====== SUPPLIED DATA ======

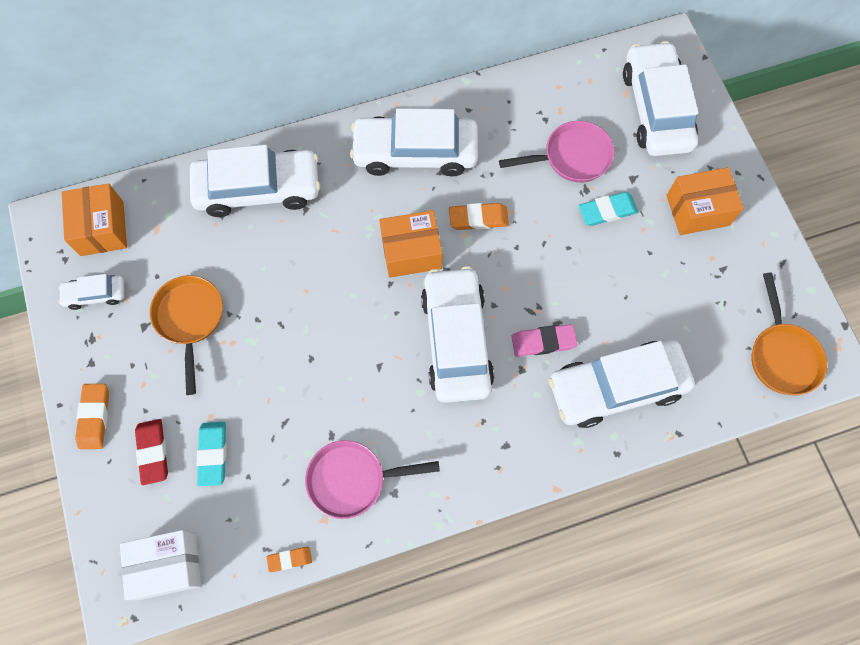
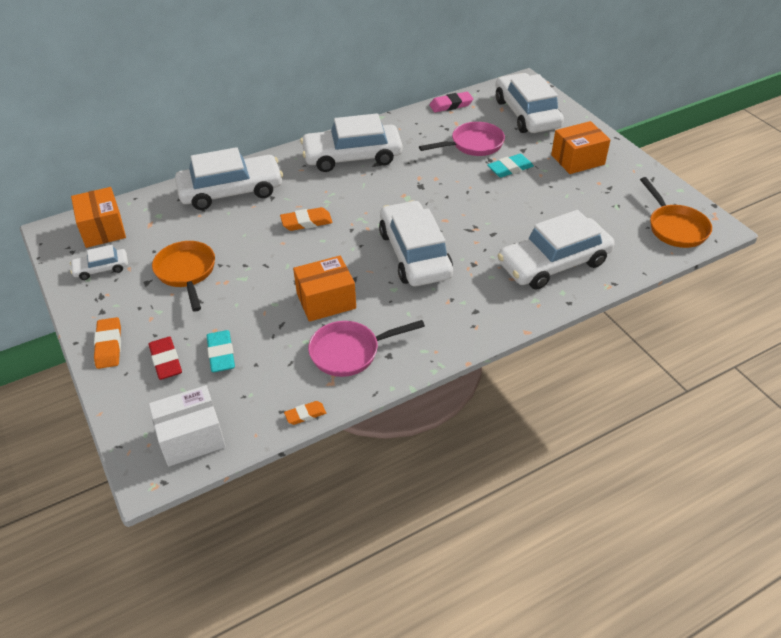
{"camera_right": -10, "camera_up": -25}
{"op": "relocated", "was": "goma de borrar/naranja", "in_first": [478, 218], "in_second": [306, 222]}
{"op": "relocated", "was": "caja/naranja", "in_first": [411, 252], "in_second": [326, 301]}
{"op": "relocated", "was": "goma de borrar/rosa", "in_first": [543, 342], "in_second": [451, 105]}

======

## [WORK INSTRUCTION]
Would you output the listing above verbatim, without its pictures?

## [RESPONSE FOR THIS EXERCISE]
{"camera_right": -10, "camera_up": -25}
{"op": "relocated", "was": "goma de borrar/naranja", "in_first": [478, 218], "in_second": [306, 222]}
{"op": "relocated", "was": "caja/naranja", "in_first": [411, 252], "in_second": [326, 301]}
{"op": "relocated", "was": "goma de borrar/rosa", "in_first": [543, 342], "in_second": [451, 105]}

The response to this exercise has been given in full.